Change detection data »
-.-.-
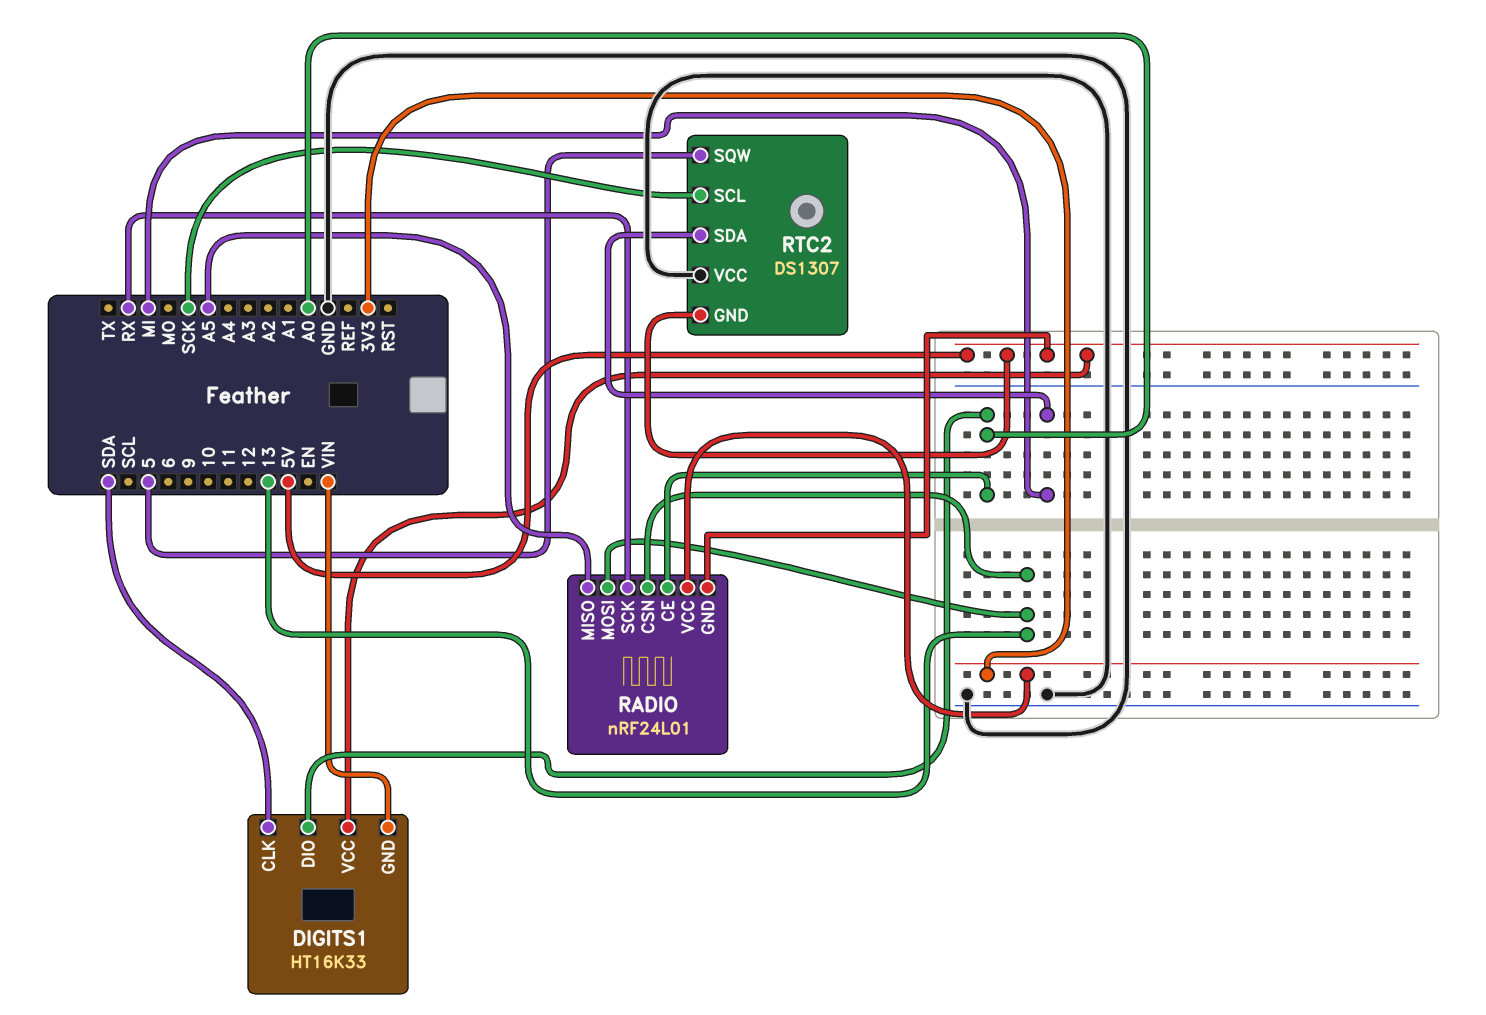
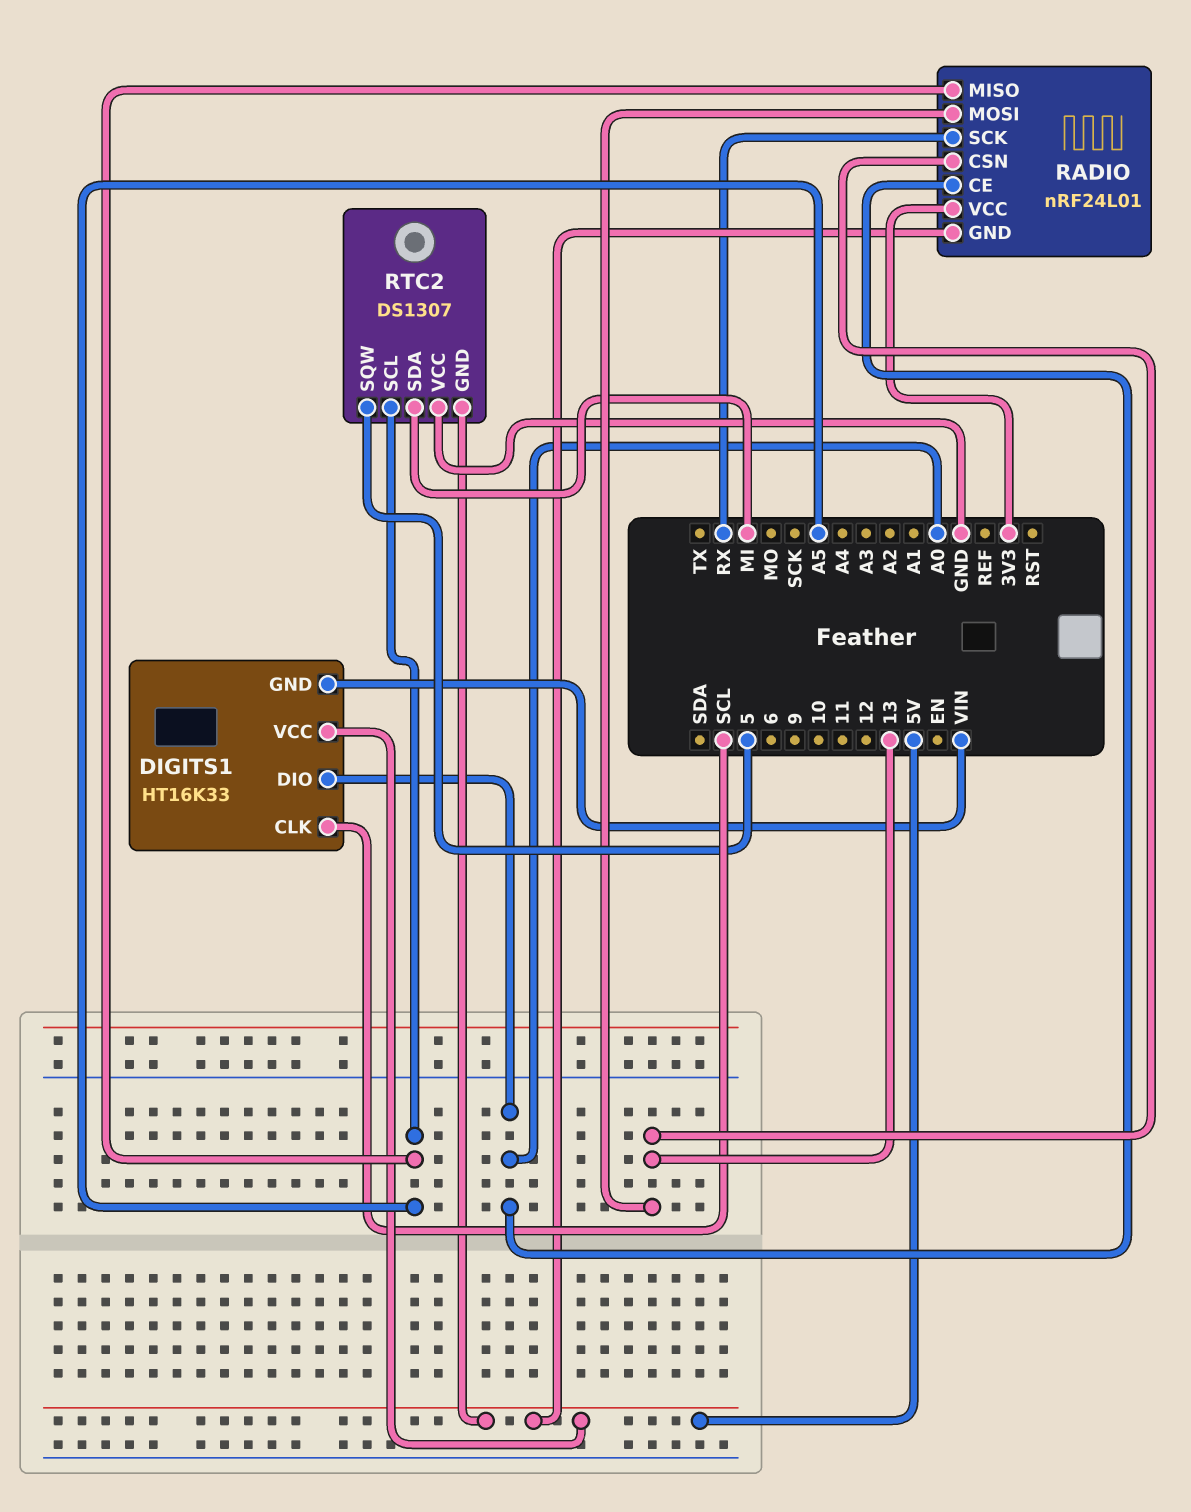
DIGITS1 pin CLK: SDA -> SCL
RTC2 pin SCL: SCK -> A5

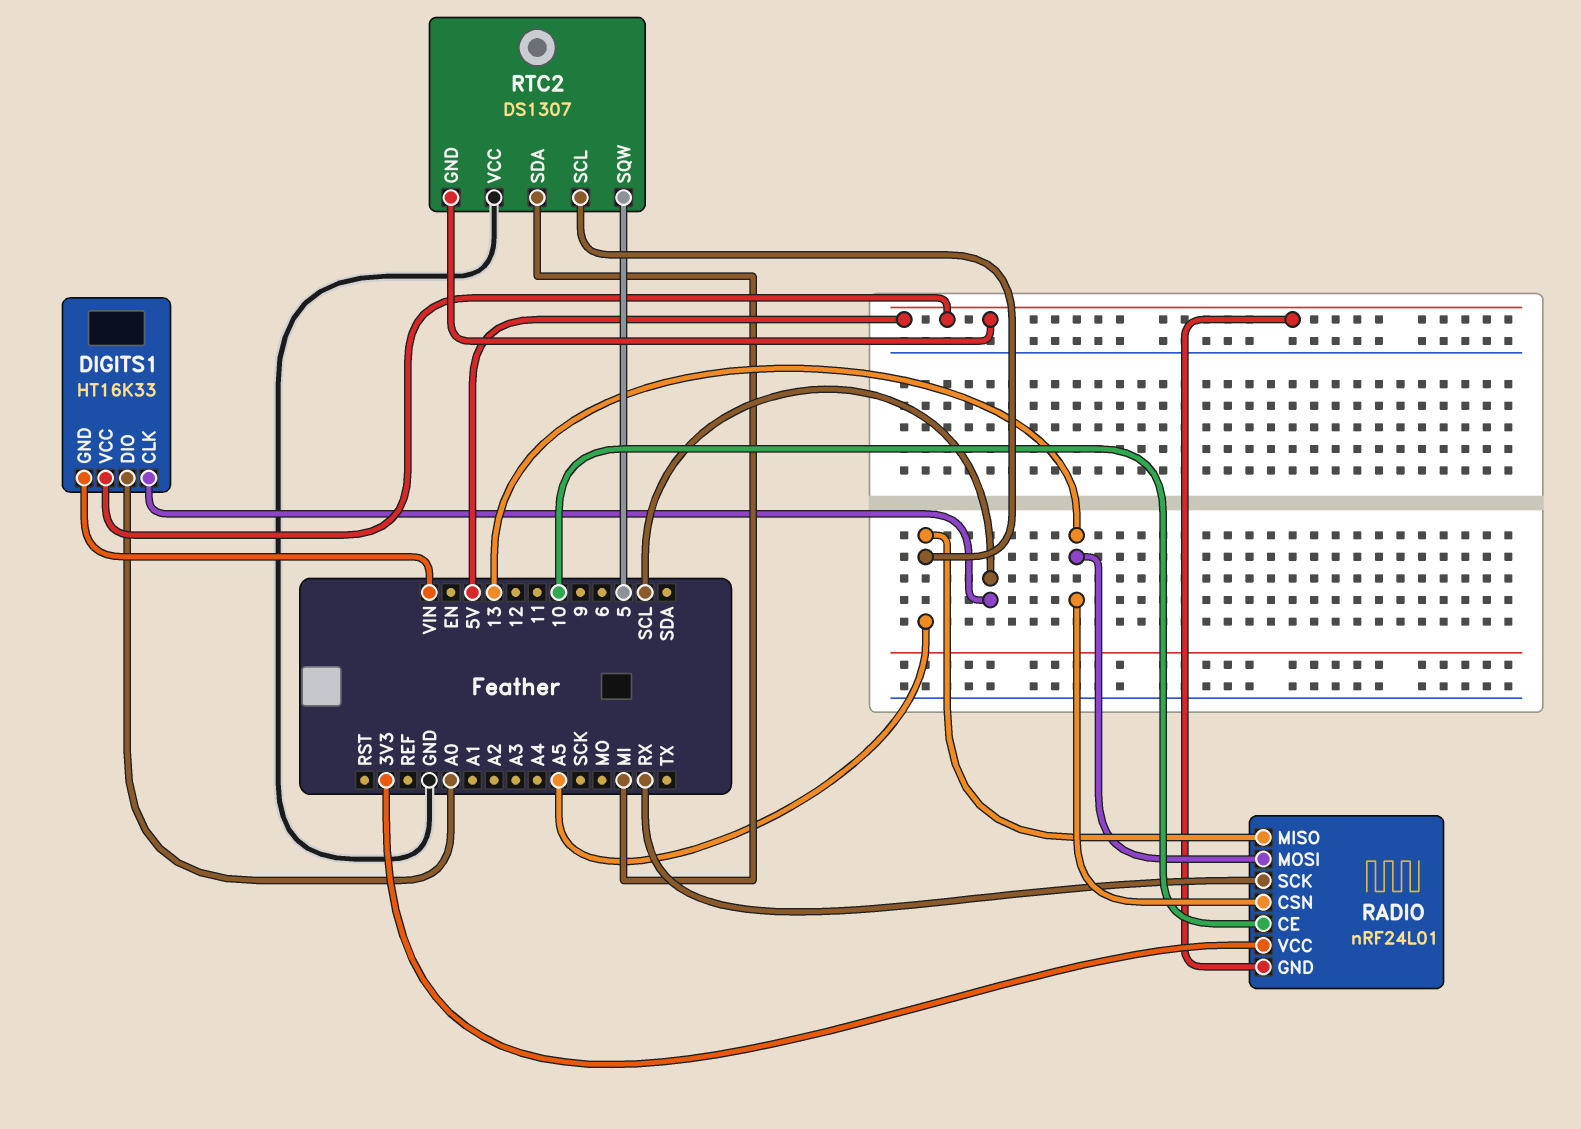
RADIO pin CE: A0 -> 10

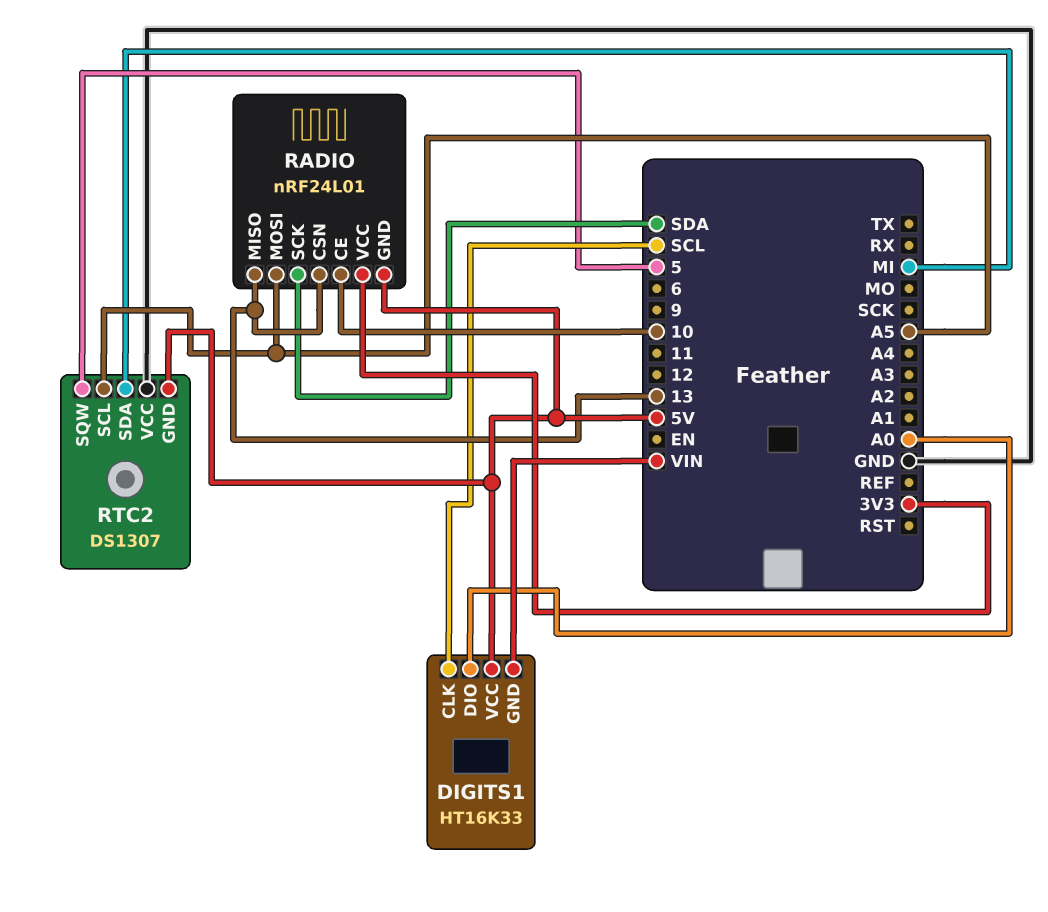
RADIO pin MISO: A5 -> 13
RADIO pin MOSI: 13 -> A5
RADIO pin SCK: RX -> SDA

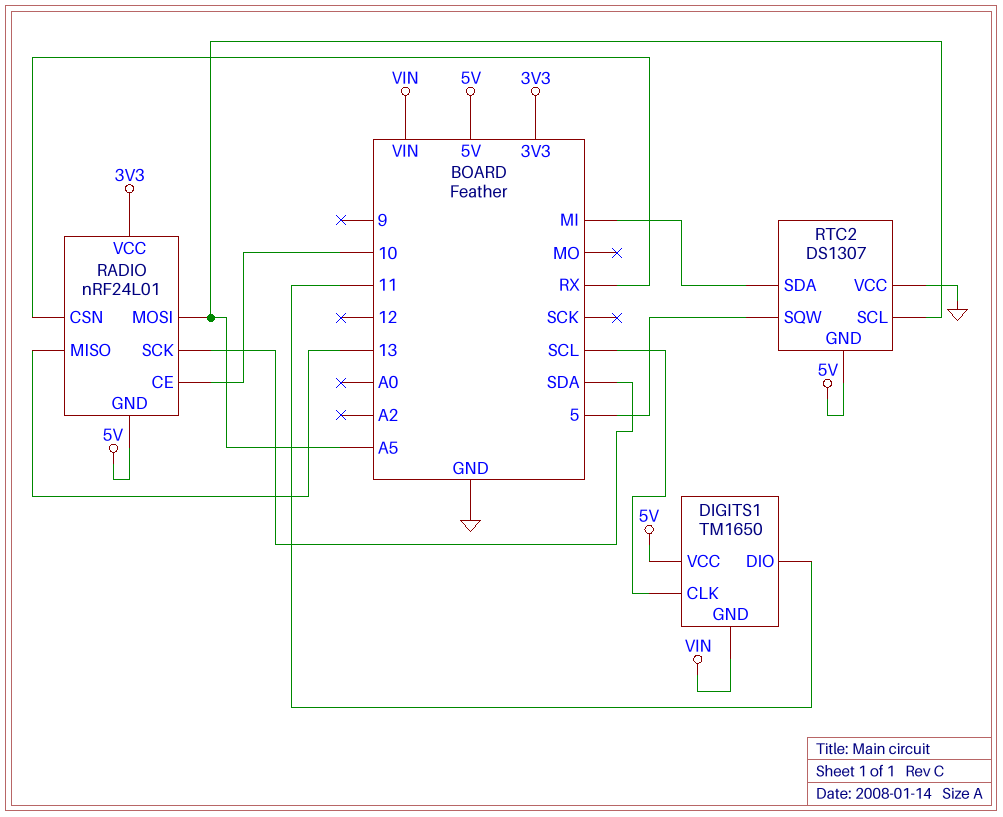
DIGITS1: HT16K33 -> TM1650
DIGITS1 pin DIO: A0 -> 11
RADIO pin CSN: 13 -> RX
-.-.-
PROBLEM TO WORK ON » From the data, list each line in which the string "RADIO" appears.

PROBLEM SOLUTION »
RADIO pin CE: A0 -> 10
RADIO pin MISO: A5 -> 13
RADIO pin MOSI: 13 -> A5
RADIO pin SCK: RX -> SDA
RADIO pin CSN: 13 -> RX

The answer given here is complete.